[[ THE DATA open ]]

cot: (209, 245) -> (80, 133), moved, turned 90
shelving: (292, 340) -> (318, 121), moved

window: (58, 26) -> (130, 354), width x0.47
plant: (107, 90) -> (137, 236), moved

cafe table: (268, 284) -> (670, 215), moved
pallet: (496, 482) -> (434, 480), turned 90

[[ THE DATA closed ]]
[[ THE DATA open ]]

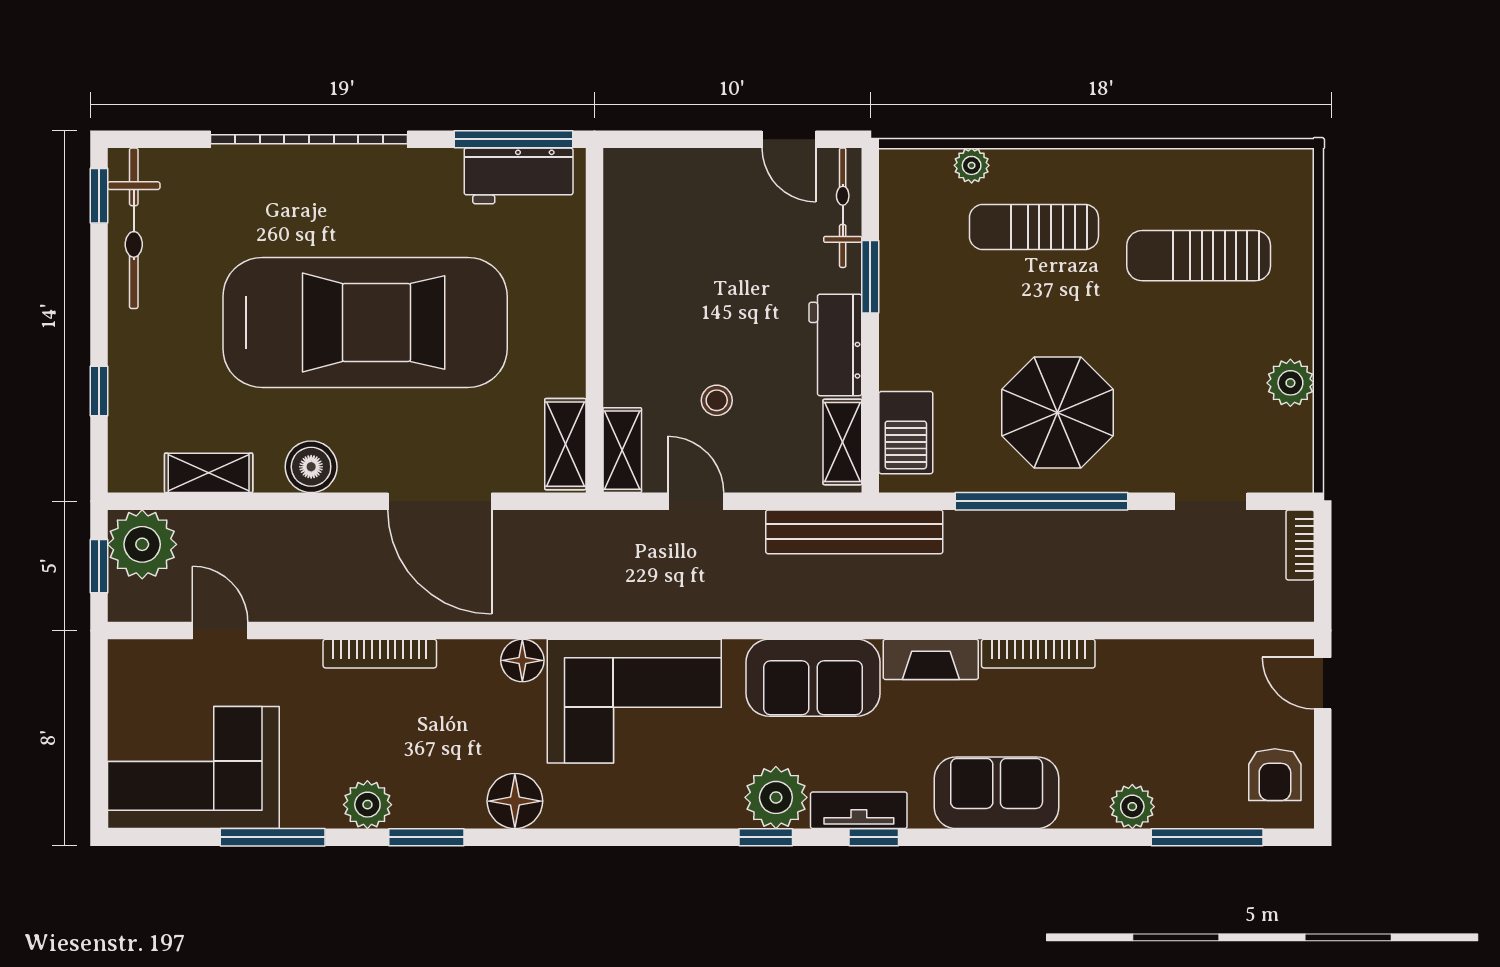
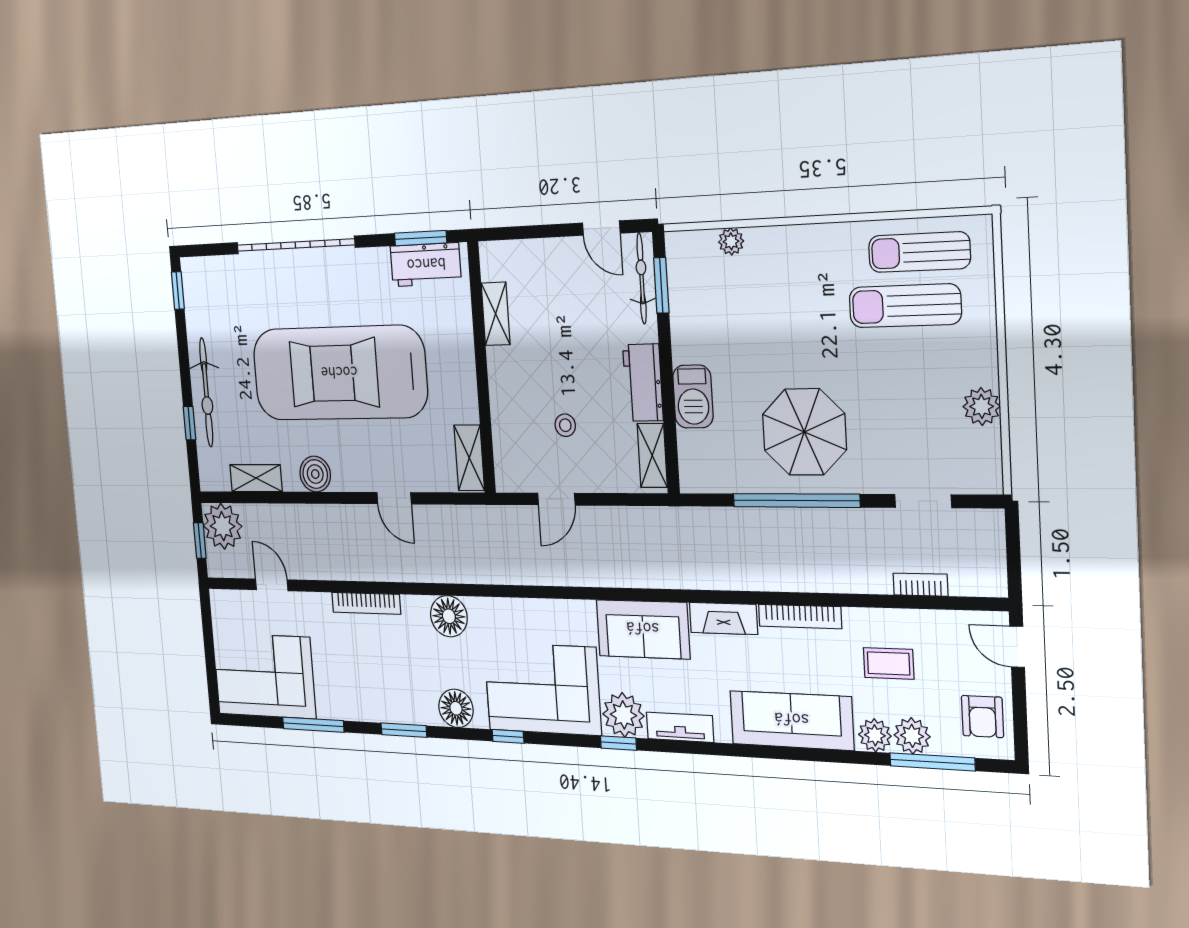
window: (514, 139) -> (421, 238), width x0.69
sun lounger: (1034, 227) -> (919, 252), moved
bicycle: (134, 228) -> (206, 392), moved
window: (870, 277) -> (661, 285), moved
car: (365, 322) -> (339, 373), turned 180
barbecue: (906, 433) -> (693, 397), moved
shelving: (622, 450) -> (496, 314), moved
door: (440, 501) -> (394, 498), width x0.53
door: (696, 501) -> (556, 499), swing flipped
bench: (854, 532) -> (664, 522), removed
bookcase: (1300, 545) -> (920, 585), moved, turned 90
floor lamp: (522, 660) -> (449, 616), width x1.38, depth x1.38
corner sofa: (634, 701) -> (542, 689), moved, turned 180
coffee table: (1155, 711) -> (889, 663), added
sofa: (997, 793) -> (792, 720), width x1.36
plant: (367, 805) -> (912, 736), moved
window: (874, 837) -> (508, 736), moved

[[ THE DATA closed ]]
[[ THE DATA open ]]

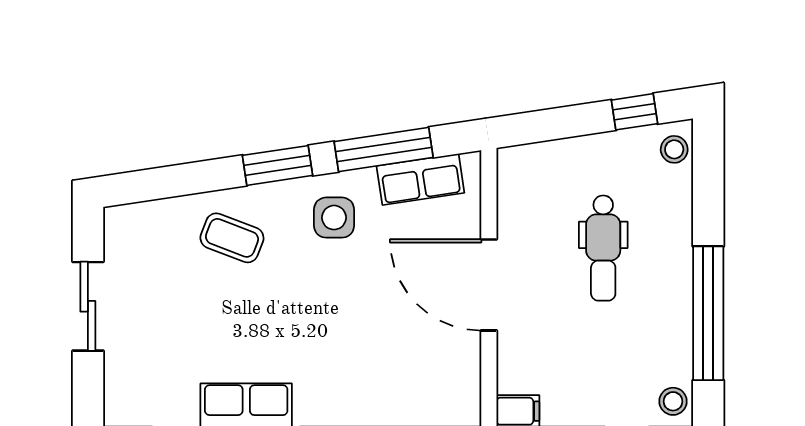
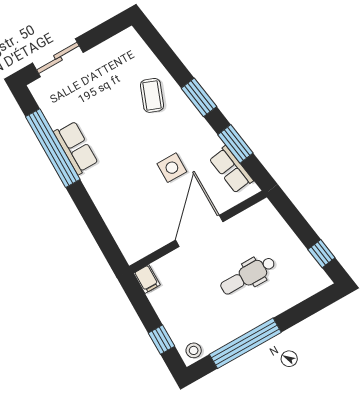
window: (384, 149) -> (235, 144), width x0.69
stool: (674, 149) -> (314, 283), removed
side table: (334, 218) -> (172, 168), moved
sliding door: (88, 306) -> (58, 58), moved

[[ THE DATA closed ]]

### EXERCISE DESCRIPTION
In the records, which lines mention the word "table"? Copy those lines.

### RESPONSE AREA
cafe table: (268, 284) -> (670, 215), moved
coffee table: (1155, 711) -> (889, 663), added
side table: (334, 218) -> (172, 168), moved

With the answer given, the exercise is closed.